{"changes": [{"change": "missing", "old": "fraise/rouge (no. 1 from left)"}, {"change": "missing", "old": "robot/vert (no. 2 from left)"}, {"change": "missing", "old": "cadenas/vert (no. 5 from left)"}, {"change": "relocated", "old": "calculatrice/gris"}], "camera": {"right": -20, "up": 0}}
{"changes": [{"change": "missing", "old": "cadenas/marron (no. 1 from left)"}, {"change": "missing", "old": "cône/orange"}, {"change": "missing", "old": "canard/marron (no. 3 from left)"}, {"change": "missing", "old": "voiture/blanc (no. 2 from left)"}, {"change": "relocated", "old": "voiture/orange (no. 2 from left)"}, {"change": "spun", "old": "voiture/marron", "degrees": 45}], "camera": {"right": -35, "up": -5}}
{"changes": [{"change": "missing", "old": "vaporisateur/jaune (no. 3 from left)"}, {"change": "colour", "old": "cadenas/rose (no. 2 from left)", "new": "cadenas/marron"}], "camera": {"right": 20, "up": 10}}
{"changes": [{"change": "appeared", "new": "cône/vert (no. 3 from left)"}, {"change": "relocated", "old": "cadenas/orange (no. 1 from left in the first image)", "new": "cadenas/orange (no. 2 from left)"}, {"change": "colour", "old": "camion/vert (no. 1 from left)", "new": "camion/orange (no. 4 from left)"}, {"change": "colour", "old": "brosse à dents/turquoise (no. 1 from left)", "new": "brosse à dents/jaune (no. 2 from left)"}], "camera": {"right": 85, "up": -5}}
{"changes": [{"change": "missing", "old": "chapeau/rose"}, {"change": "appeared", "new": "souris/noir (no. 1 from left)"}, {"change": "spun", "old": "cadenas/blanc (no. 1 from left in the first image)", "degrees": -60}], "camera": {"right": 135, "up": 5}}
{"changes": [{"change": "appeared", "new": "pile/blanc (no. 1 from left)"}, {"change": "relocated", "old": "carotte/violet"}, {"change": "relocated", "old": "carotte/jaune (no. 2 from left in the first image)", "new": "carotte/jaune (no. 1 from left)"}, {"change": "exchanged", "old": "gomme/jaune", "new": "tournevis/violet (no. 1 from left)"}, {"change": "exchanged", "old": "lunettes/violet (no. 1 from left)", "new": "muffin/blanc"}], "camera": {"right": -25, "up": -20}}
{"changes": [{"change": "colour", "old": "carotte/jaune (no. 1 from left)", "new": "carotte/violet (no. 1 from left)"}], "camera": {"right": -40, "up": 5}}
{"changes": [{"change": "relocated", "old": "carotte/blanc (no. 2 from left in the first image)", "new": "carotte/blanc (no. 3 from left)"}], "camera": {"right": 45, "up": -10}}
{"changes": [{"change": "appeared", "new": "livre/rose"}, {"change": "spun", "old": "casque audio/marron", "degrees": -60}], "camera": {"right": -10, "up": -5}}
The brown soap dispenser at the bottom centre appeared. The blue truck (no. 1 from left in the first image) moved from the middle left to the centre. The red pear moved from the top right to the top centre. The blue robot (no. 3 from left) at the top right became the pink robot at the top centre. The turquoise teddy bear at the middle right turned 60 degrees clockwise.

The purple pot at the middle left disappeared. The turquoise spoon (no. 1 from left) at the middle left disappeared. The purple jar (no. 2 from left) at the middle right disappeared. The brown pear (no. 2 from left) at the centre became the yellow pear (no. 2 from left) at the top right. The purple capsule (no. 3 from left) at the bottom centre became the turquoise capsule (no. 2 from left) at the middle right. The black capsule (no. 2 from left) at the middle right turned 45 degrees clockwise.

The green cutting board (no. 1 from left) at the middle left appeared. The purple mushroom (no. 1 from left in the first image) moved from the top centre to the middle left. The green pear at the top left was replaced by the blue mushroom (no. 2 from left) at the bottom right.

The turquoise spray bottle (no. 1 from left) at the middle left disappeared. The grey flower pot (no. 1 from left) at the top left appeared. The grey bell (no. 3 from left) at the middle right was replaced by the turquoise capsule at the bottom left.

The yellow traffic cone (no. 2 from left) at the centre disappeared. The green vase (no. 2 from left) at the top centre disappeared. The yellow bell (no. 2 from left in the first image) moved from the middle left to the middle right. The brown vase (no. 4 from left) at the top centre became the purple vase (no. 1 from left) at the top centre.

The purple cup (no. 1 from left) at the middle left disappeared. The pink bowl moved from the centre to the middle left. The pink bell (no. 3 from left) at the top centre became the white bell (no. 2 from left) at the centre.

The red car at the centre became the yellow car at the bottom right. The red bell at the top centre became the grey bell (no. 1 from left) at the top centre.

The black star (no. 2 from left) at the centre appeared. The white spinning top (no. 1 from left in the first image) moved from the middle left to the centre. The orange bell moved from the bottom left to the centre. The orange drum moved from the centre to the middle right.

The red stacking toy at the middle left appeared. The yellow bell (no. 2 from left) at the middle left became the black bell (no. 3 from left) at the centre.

§ §

_TASK OBJECTIVE_
Return the whole listing as it stands. Nothing may be altered.

_OUTPUT BELOW_
{"changes": [{"change": "missing", "old": "fraise/rouge (no. 1 from left)"}, {"change": "missing", "old": "robot/vert (no. 2 from left)"}, {"change": "missing", "old": "cadenas/vert (no. 5 from left)"}, {"change": "relocated", "old": "calculatrice/gris"}], "camera": {"right": -20, "up": 0}}
{"changes": [{"change": "missing", "old": "cadenas/marron (no. 1 from left)"}, {"change": "missing", "old": "cône/orange"}, {"change": "missing", "old": "canard/marron (no. 3 from left)"}, {"change": "missing", "old": "voiture/blanc (no. 2 from left)"}, {"change": "relocated", "old": "voiture/orange (no. 2 from left)"}, {"change": "spun", "old": "voiture/marron", "degrees": 45}], "camera": {"right": -35, "up": -5}}
{"changes": [{"change": "missing", "old": "vaporisateur/jaune (no. 3 from left)"}, {"change": "colour", "old": "cadenas/rose (no. 2 from left)", "new": "cadenas/marron"}], "camera": {"right": 20, "up": 10}}
{"changes": [{"change": "appeared", "new": "cône/vert (no. 3 from left)"}, {"change": "relocated", "old": "cadenas/orange (no. 1 from left in the first image)", "new": "cadenas/orange (no. 2 from left)"}, {"change": "colour", "old": "camion/vert (no. 1 from left)", "new": "camion/orange (no. 4 from left)"}, {"change": "colour", "old": "brosse à dents/turquoise (no. 1 from left)", "new": "brosse à dents/jaune (no. 2 from left)"}], "camera": {"right": 85, "up": -5}}
{"changes": [{"change": "missing", "old": "chapeau/rose"}, {"change": "appeared", "new": "souris/noir (no. 1 from left)"}, {"change": "spun", "old": "cadenas/blanc (no. 1 from left in the first image)", "degrees": -60}], "camera": {"right": 135, "up": 5}}
{"changes": [{"change": "appeared", "new": "pile/blanc (no. 1 from left)"}, {"change": "relocated", "old": "carotte/violet"}, {"change": "relocated", "old": "carotte/jaune (no. 2 from left in the first image)", "new": "carotte/jaune (no. 1 from left)"}, {"change": "exchanged", "old": "gomme/jaune", "new": "tournevis/violet (no. 1 from left)"}, {"change": "exchanged", "old": "lunettes/violet (no. 1 from left)", "new": "muffin/blanc"}], "camera": {"right": -25, "up": -20}}
{"changes": [{"change": "colour", "old": "carotte/jaune (no. 1 from left)", "new": "carotte/violet (no. 1 from left)"}], "camera": {"right": -40, "up": 5}}
{"changes": [{"change": "relocated", "old": "carotte/blanc (no. 2 from left in the first image)", "new": "carotte/blanc (no. 3 from left)"}], "camera": {"right": 45, "up": -10}}
{"changes": [{"change": "appeared", "new": "livre/rose"}, {"change": "spun", "old": "casque audio/marron", "degrees": -60}], "camera": {"right": -10, "up": -5}}
The brown soap dispenser at the bottom centre appeared. The blue truck (no. 1 from left in the first image) moved from the middle left to the centre. The red pear moved from the top right to the top centre. The blue robot (no. 3 from left) at the top right became the pink robot at the top centre. The turquoise teddy bear at the middle right turned 60 degrees clockwise.

The purple pot at the middle left disappeared. The turquoise spoon (no. 1 from left) at the middle left disappeared. The purple jar (no. 2 from left) at the middle right disappeared. The brown pear (no. 2 from left) at the centre became the yellow pear (no. 2 from left) at the top right. The purple capsule (no. 3 from left) at the bottom centre became the turquoise capsule (no. 2 from left) at the middle right. The black capsule (no. 2 from left) at the middle right turned 45 degrees clockwise.

The green cutting board (no. 1 from left) at the middle left appeared. The purple mushroom (no. 1 from left in the first image) moved from the top centre to the middle left. The green pear at the top left was replaced by the blue mushroom (no. 2 from left) at the bottom right.

The turquoise spray bottle (no. 1 from left) at the middle left disappeared. The grey flower pot (no. 1 from left) at the top left appeared. The grey bell (no. 3 from left) at the middle right was replaced by the turquoise capsule at the bottom left.

The yellow traffic cone (no. 2 from left) at the centre disappeared. The green vase (no. 2 from left) at the top centre disappeared. The yellow bell (no. 2 from left in the first image) moved from the middle left to the middle right. The brown vase (no. 4 from left) at the top centre became the purple vase (no. 1 from left) at the top centre.

The purple cup (no. 1 from left) at the middle left disappeared. The pink bowl moved from the centre to the middle left. The pink bell (no. 3 from left) at the top centre became the white bell (no. 2 from left) at the centre.

The red car at the centre became the yellow car at the bottom right. The red bell at the top centre became the grey bell (no. 1 from left) at the top centre.

The black star (no. 2 from left) at the centre appeared. The white spinning top (no. 1 from left in the first image) moved from the middle left to the centre. The orange bell moved from the bottom left to the centre. The orange drum moved from the centre to the middle right.

The red stacking toy at the middle left appeared. The yellow bell (no. 2 from left) at the middle left became the black bell (no. 3 from left) at the centre.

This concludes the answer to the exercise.